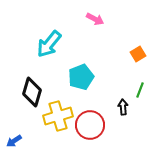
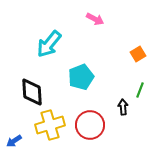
black diamond: rotated 20 degrees counterclockwise
yellow cross: moved 8 px left, 9 px down
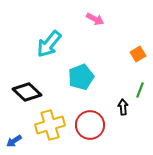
black diamond: moved 5 px left; rotated 44 degrees counterclockwise
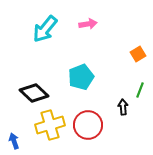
pink arrow: moved 7 px left, 5 px down; rotated 36 degrees counterclockwise
cyan arrow: moved 4 px left, 15 px up
black diamond: moved 7 px right, 1 px down
red circle: moved 2 px left
blue arrow: rotated 105 degrees clockwise
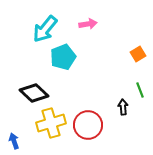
cyan pentagon: moved 18 px left, 20 px up
green line: rotated 42 degrees counterclockwise
yellow cross: moved 1 px right, 2 px up
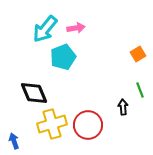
pink arrow: moved 12 px left, 4 px down
black diamond: rotated 24 degrees clockwise
yellow cross: moved 1 px right, 1 px down
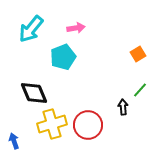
cyan arrow: moved 14 px left
green line: rotated 63 degrees clockwise
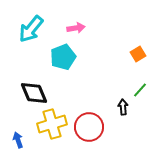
red circle: moved 1 px right, 2 px down
blue arrow: moved 4 px right, 1 px up
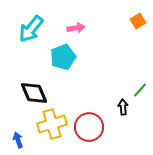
orange square: moved 33 px up
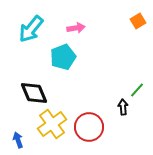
green line: moved 3 px left
yellow cross: rotated 20 degrees counterclockwise
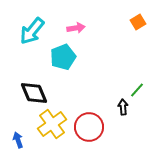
orange square: moved 1 px down
cyan arrow: moved 1 px right, 2 px down
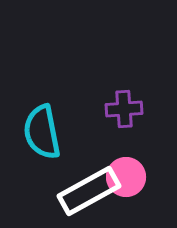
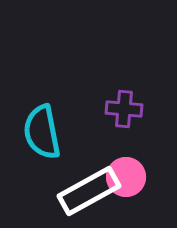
purple cross: rotated 9 degrees clockwise
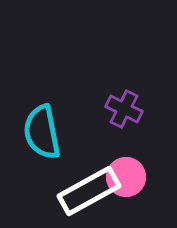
purple cross: rotated 21 degrees clockwise
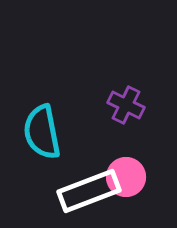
purple cross: moved 2 px right, 4 px up
white rectangle: rotated 8 degrees clockwise
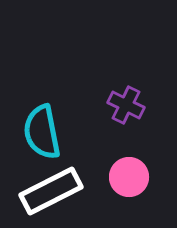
pink circle: moved 3 px right
white rectangle: moved 38 px left; rotated 6 degrees counterclockwise
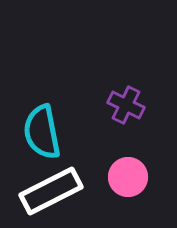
pink circle: moved 1 px left
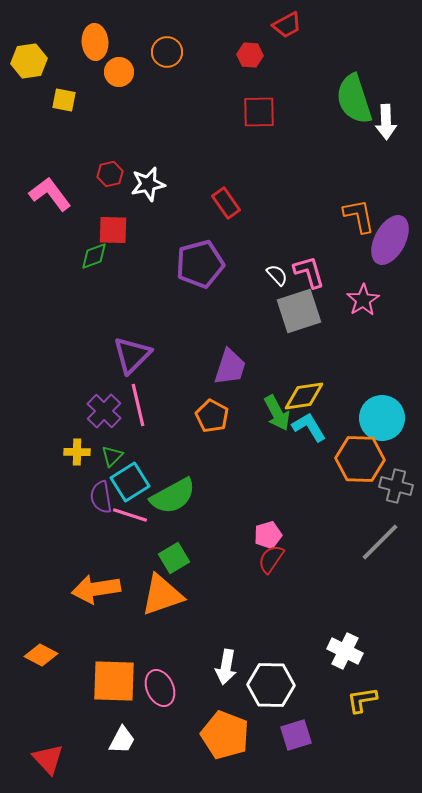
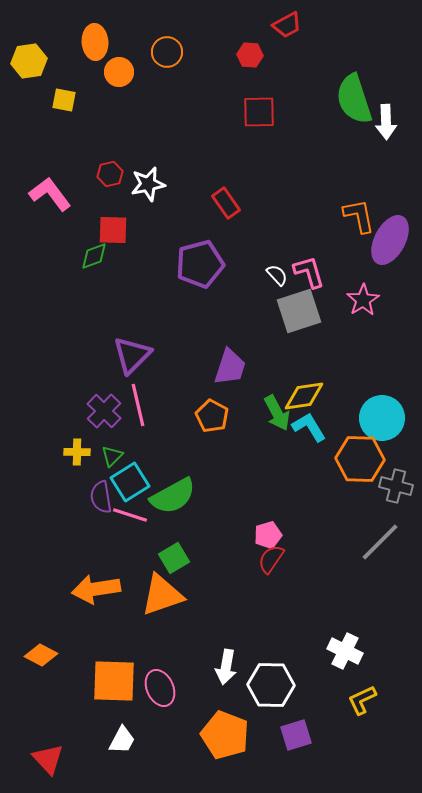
yellow L-shape at (362, 700): rotated 16 degrees counterclockwise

★ ★ ★ ★ ★

▸ **WHAT IS EXPECTED**:
Please rewrite the data above, switching "black diamond" to "gray diamond" wherever it occurs and keeping everything else the same. Omit the picture lines from your answer.

▸ **RESPONSE TO THIS TASK**:
gray diamond: rotated 20 degrees counterclockwise
yellow cross: moved 8 px left, 9 px down
gray diamond: moved 5 px left; rotated 44 degrees counterclockwise
pink arrow: moved 7 px left, 5 px down; rotated 36 degrees counterclockwise
cyan arrow: moved 4 px left, 15 px up
gray diamond: moved 7 px right, 1 px down
red circle: moved 2 px left
blue arrow: rotated 105 degrees clockwise
cyan pentagon: moved 18 px left, 20 px up
green line: rotated 42 degrees counterclockwise
yellow cross: moved 1 px right, 2 px up
pink arrow: moved 12 px left, 4 px down
gray diamond: rotated 24 degrees clockwise
yellow cross: moved 1 px right, 1 px down
cyan arrow: moved 14 px left
green line: rotated 63 degrees clockwise
red circle: moved 1 px right, 2 px down
blue arrow: moved 4 px right, 1 px up
orange square: moved 33 px up
green line: moved 3 px left
yellow cross: rotated 20 degrees counterclockwise
orange square: moved 1 px down
cyan arrow: moved 1 px right, 2 px down
purple cross: rotated 9 degrees clockwise
purple cross: rotated 21 degrees clockwise
purple cross: moved 2 px right, 4 px up
white rectangle: rotated 8 degrees clockwise
pink circle: moved 3 px right
white rectangle: moved 38 px left; rotated 6 degrees counterclockwise
pink circle: moved 1 px left
yellow L-shape at (362, 700): rotated 16 degrees counterclockwise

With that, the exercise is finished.